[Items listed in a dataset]
▼▼▼
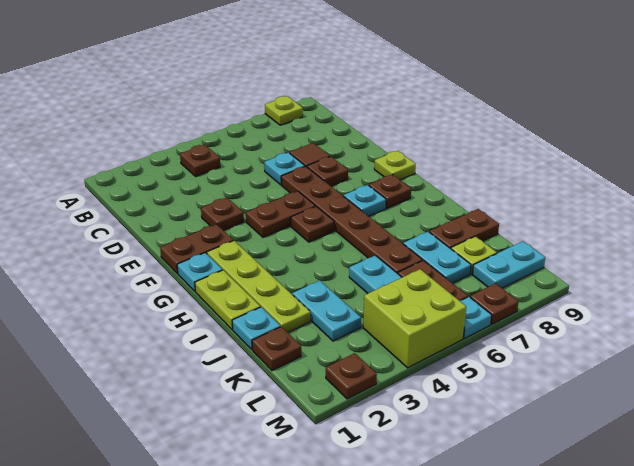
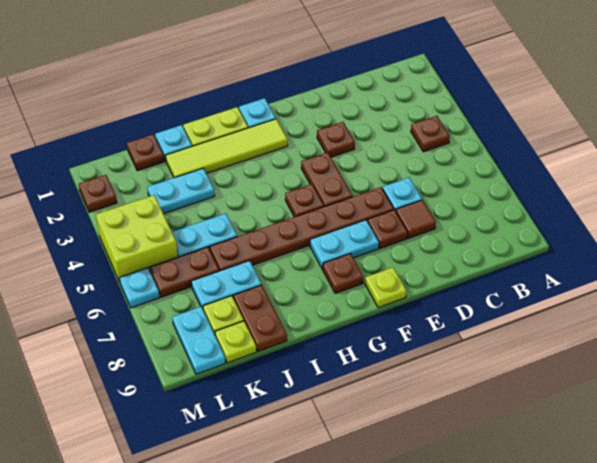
lime plate A8 level 1 -> lime plate K9 level 1
brown plate F1:F2 level 1 -> none
lime plate G2:J2 level 1 -> lime tile G2:J2 level 1
cyan plate G7 level 1 -> cyan plate F7:G7 level 1
brown plate M7 level 1 -> none

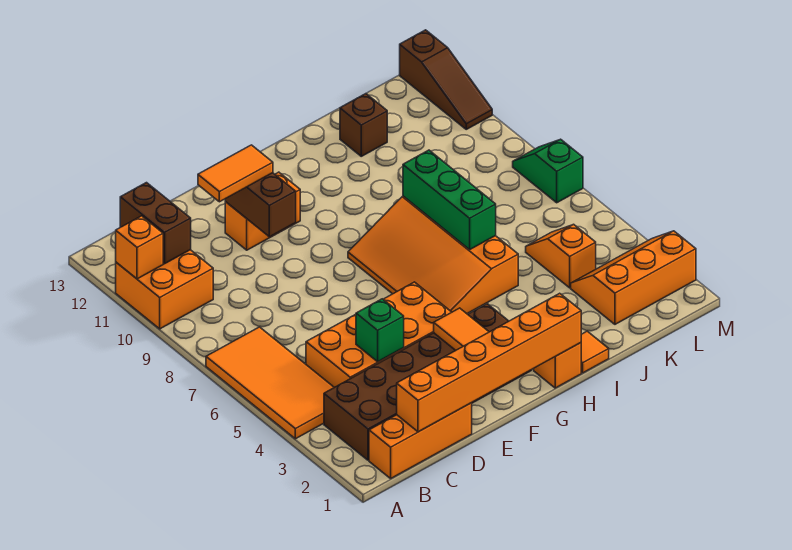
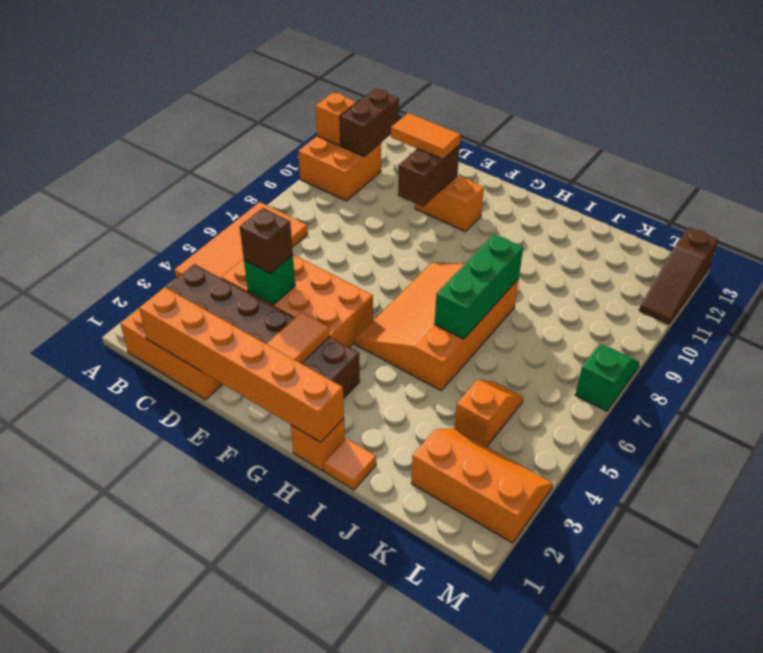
brown brick J12 level 1 -> brown brick D4 level 3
▲▲▲
● **What is expected**:
A faithful, word-for-word version of the records above is needed, with no images in it.

● **Response to this task**:
lime plate A8 level 1 -> lime plate K9 level 1
brown plate F1:F2 level 1 -> none
lime plate G2:J2 level 1 -> lime tile G2:J2 level 1
cyan plate G7 level 1 -> cyan plate F7:G7 level 1
brown plate M7 level 1 -> none

brown brick J12 level 1 -> brown brick D4 level 3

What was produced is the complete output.